THE RECORDS below:
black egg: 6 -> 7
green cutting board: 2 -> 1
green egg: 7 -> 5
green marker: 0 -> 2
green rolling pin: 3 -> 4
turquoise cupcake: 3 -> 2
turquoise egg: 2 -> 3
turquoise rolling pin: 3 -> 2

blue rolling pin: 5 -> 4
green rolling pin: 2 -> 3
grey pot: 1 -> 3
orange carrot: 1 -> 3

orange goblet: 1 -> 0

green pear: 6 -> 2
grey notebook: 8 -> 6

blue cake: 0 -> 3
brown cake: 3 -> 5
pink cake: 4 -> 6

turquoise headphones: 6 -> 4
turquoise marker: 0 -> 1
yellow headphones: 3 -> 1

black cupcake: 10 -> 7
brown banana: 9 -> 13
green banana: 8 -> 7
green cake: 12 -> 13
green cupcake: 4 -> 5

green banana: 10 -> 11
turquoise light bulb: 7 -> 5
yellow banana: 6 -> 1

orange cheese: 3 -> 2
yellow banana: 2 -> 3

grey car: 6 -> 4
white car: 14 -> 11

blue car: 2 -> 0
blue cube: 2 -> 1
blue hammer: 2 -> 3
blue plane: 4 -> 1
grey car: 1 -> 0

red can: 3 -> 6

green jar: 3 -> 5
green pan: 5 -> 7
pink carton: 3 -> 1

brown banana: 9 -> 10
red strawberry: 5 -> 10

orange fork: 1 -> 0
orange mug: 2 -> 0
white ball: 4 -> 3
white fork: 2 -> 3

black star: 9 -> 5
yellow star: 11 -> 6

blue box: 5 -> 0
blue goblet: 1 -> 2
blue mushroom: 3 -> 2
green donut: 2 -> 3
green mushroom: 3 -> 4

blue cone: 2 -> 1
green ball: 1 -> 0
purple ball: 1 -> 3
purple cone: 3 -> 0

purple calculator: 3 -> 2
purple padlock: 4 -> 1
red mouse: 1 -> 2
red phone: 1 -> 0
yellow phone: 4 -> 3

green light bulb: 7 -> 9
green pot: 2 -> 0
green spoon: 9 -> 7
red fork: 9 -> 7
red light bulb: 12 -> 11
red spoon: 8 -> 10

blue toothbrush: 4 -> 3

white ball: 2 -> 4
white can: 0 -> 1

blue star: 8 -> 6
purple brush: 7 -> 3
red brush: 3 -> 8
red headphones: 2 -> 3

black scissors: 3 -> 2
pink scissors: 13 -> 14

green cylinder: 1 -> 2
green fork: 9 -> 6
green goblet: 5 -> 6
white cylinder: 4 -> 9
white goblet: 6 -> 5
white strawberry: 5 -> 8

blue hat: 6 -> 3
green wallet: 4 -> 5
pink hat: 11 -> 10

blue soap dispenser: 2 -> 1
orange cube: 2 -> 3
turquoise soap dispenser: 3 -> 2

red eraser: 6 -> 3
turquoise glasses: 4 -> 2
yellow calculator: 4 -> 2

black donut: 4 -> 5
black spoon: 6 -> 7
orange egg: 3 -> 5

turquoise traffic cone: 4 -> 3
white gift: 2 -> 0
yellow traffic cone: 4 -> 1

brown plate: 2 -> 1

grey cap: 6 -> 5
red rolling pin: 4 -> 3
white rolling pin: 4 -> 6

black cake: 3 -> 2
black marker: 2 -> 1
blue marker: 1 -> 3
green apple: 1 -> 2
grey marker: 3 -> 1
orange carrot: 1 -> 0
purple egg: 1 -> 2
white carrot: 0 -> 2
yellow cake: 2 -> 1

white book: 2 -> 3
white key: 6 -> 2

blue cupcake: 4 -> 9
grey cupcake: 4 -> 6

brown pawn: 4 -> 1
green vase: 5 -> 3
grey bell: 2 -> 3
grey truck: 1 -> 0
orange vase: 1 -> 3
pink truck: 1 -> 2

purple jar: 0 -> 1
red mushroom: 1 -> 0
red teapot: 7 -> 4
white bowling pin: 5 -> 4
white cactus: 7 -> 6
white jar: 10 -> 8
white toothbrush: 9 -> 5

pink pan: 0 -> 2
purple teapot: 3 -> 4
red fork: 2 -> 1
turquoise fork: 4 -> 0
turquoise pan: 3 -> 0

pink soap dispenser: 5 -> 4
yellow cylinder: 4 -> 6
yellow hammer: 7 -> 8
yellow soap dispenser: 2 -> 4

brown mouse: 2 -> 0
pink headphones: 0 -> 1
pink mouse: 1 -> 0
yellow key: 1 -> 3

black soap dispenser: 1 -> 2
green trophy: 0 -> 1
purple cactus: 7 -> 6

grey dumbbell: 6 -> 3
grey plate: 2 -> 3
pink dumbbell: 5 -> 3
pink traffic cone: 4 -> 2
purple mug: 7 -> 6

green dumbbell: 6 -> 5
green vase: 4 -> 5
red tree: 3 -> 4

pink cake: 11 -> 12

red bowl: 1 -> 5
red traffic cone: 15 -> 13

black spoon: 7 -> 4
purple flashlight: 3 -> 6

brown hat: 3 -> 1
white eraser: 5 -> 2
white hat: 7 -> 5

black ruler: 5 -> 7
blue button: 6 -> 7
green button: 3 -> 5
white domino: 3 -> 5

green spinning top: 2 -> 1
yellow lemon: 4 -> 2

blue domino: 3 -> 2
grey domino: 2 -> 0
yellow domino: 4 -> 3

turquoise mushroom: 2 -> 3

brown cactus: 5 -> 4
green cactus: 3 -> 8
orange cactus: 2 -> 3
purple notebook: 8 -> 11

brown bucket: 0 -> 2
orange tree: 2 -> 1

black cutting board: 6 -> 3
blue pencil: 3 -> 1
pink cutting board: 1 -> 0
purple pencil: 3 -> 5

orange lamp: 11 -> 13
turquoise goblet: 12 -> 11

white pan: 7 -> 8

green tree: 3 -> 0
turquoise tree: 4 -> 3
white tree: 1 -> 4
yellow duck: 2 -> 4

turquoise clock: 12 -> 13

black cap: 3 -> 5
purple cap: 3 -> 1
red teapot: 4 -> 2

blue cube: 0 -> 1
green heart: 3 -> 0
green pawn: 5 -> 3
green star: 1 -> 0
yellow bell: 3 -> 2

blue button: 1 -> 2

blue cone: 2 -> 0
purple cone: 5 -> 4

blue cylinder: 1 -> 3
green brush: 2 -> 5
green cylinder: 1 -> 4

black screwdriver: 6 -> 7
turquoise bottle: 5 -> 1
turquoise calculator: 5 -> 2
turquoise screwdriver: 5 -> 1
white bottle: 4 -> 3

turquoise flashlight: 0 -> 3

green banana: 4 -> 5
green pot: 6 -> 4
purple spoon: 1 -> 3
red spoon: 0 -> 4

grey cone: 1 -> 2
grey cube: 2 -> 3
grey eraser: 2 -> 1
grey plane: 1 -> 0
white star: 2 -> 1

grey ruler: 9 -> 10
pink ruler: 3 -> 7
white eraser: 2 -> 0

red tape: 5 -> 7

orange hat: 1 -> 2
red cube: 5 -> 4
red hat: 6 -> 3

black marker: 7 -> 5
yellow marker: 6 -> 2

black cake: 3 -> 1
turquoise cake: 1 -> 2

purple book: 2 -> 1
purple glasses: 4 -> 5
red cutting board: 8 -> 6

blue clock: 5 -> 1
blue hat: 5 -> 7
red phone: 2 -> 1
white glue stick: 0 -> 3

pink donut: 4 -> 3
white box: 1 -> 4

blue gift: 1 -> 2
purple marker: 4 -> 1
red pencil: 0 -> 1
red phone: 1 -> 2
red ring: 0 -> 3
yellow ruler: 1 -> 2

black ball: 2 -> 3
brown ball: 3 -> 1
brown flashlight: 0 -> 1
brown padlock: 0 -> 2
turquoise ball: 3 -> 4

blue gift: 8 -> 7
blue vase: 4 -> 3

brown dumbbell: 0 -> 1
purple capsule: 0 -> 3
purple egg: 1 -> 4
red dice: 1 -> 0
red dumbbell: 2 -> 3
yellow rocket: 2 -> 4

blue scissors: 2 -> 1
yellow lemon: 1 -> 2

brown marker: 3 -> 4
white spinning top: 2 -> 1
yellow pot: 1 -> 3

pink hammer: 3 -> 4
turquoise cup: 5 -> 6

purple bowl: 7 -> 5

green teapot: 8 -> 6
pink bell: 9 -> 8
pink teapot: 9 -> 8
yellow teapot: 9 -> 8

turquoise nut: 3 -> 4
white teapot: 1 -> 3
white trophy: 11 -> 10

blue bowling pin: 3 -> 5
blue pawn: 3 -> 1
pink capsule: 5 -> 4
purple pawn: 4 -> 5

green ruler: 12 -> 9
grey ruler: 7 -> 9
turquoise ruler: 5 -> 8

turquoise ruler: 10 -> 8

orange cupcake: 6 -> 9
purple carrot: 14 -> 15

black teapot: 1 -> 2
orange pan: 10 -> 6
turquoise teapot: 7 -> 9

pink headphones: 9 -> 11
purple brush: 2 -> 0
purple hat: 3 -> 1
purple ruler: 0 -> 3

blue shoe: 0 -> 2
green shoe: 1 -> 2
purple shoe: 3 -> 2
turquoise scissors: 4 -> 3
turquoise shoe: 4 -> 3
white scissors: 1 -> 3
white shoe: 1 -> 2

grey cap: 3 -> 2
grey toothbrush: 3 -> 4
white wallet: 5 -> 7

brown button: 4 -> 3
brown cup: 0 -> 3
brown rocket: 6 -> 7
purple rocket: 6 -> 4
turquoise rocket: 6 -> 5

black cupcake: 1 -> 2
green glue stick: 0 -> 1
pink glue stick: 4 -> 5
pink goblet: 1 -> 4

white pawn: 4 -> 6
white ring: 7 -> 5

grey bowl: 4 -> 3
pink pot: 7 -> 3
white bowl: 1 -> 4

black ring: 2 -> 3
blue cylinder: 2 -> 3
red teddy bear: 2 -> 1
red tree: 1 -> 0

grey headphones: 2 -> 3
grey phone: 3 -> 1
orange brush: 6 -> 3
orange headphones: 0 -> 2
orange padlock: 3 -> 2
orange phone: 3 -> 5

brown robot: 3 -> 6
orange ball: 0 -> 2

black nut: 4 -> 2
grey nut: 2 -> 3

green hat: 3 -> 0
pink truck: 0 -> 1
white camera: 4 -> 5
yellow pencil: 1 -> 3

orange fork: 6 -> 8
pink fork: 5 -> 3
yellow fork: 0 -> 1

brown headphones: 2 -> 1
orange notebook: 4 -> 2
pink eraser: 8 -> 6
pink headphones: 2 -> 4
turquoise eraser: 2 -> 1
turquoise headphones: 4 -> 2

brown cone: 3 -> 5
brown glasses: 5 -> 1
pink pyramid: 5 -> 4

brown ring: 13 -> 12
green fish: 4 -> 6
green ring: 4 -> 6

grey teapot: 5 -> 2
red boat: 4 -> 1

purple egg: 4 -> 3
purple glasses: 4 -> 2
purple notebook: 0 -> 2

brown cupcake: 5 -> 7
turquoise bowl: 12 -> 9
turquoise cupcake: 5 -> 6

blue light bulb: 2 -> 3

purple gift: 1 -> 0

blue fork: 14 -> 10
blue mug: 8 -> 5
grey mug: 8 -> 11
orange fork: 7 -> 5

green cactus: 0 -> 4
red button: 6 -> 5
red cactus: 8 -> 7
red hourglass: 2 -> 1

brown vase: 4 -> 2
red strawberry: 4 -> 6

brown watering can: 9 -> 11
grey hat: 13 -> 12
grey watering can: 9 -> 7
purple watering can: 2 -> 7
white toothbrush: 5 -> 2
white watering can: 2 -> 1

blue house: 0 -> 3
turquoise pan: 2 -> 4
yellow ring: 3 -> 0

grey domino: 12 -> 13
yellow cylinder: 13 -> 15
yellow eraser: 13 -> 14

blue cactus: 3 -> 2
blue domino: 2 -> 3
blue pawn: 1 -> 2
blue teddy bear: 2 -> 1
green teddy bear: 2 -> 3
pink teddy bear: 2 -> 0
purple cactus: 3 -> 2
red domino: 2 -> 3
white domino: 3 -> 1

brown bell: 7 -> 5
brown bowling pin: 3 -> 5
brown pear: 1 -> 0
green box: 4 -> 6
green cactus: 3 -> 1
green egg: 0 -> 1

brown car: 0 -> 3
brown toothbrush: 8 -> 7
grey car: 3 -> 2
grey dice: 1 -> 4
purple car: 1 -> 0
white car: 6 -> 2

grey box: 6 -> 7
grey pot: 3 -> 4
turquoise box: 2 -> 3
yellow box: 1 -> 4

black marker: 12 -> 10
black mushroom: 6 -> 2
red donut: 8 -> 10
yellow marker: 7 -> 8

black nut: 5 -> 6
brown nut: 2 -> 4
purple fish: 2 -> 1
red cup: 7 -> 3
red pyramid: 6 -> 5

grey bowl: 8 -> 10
End of THE RECORDS.
Only the lines above from the line containing "pink dumbbell: 5 -> 3" through the line containing "red dumbbell: 2 -> 3" should be retyped, exactly and with both ends included.

pink dumbbell: 5 -> 3
pink traffic cone: 4 -> 2
purple mug: 7 -> 6

green dumbbell: 6 -> 5
green vase: 4 -> 5
red tree: 3 -> 4

pink cake: 11 -> 12

red bowl: 1 -> 5
red traffic cone: 15 -> 13

black spoon: 7 -> 4
purple flashlight: 3 -> 6

brown hat: 3 -> 1
white eraser: 5 -> 2
white hat: 7 -> 5

black ruler: 5 -> 7
blue button: 6 -> 7
green button: 3 -> 5
white domino: 3 -> 5

green spinning top: 2 -> 1
yellow lemon: 4 -> 2

blue domino: 3 -> 2
grey domino: 2 -> 0
yellow domino: 4 -> 3

turquoise mushroom: 2 -> 3

brown cactus: 5 -> 4
green cactus: 3 -> 8
orange cactus: 2 -> 3
purple notebook: 8 -> 11

brown bucket: 0 -> 2
orange tree: 2 -> 1

black cutting board: 6 -> 3
blue pencil: 3 -> 1
pink cutting board: 1 -> 0
purple pencil: 3 -> 5

orange lamp: 11 -> 13
turquoise goblet: 12 -> 11

white pan: 7 -> 8

green tree: 3 -> 0
turquoise tree: 4 -> 3
white tree: 1 -> 4
yellow duck: 2 -> 4

turquoise clock: 12 -> 13

black cap: 3 -> 5
purple cap: 3 -> 1
red teapot: 4 -> 2

blue cube: 0 -> 1
green heart: 3 -> 0
green pawn: 5 -> 3
green star: 1 -> 0
yellow bell: 3 -> 2

blue button: 1 -> 2

blue cone: 2 -> 0
purple cone: 5 -> 4

blue cylinder: 1 -> 3
green brush: 2 -> 5
green cylinder: 1 -> 4

black screwdriver: 6 -> 7
turquoise bottle: 5 -> 1
turquoise calculator: 5 -> 2
turquoise screwdriver: 5 -> 1
white bottle: 4 -> 3

turquoise flashlight: 0 -> 3

green banana: 4 -> 5
green pot: 6 -> 4
purple spoon: 1 -> 3
red spoon: 0 -> 4

grey cone: 1 -> 2
grey cube: 2 -> 3
grey eraser: 2 -> 1
grey plane: 1 -> 0
white star: 2 -> 1

grey ruler: 9 -> 10
pink ruler: 3 -> 7
white eraser: 2 -> 0

red tape: 5 -> 7

orange hat: 1 -> 2
red cube: 5 -> 4
red hat: 6 -> 3

black marker: 7 -> 5
yellow marker: 6 -> 2

black cake: 3 -> 1
turquoise cake: 1 -> 2

purple book: 2 -> 1
purple glasses: 4 -> 5
red cutting board: 8 -> 6

blue clock: 5 -> 1
blue hat: 5 -> 7
red phone: 2 -> 1
white glue stick: 0 -> 3

pink donut: 4 -> 3
white box: 1 -> 4

blue gift: 1 -> 2
purple marker: 4 -> 1
red pencil: 0 -> 1
red phone: 1 -> 2
red ring: 0 -> 3
yellow ruler: 1 -> 2

black ball: 2 -> 3
brown ball: 3 -> 1
brown flashlight: 0 -> 1
brown padlock: 0 -> 2
turquoise ball: 3 -> 4

blue gift: 8 -> 7
blue vase: 4 -> 3

brown dumbbell: 0 -> 1
purple capsule: 0 -> 3
purple egg: 1 -> 4
red dice: 1 -> 0
red dumbbell: 2 -> 3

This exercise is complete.